### Exercise directions
Word for word, output every line of the material below, minus pictures.

### Source data
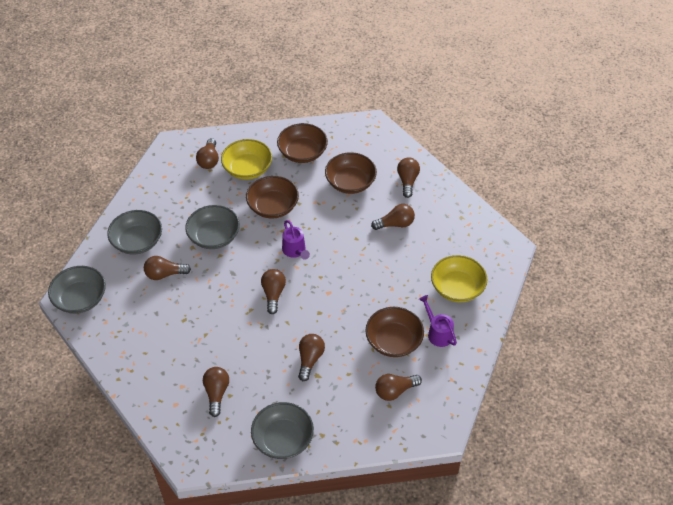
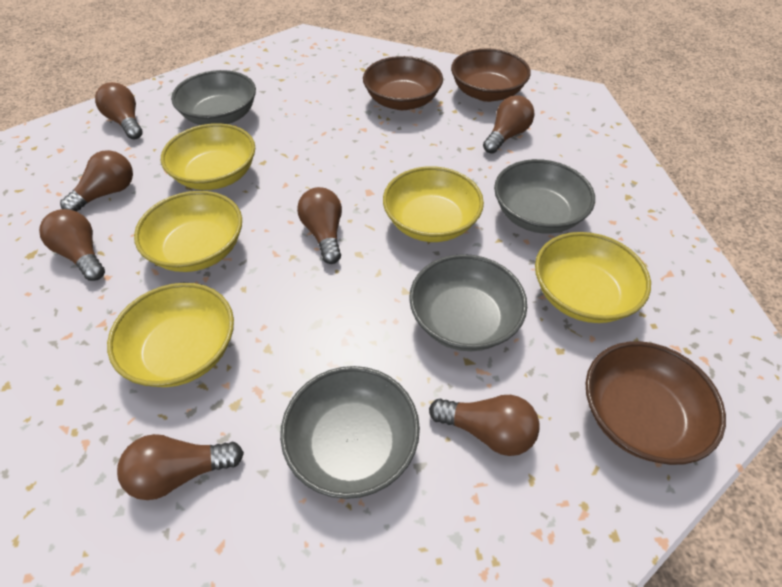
brown bowl: 4 -> 3
brown light bulb: 8 -> 7
purple watering can: 2 -> 0
yellow bowl: 2 -> 5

### Expected output
brown bowl: 4 -> 3
brown light bulb: 8 -> 7
purple watering can: 2 -> 0
yellow bowl: 2 -> 5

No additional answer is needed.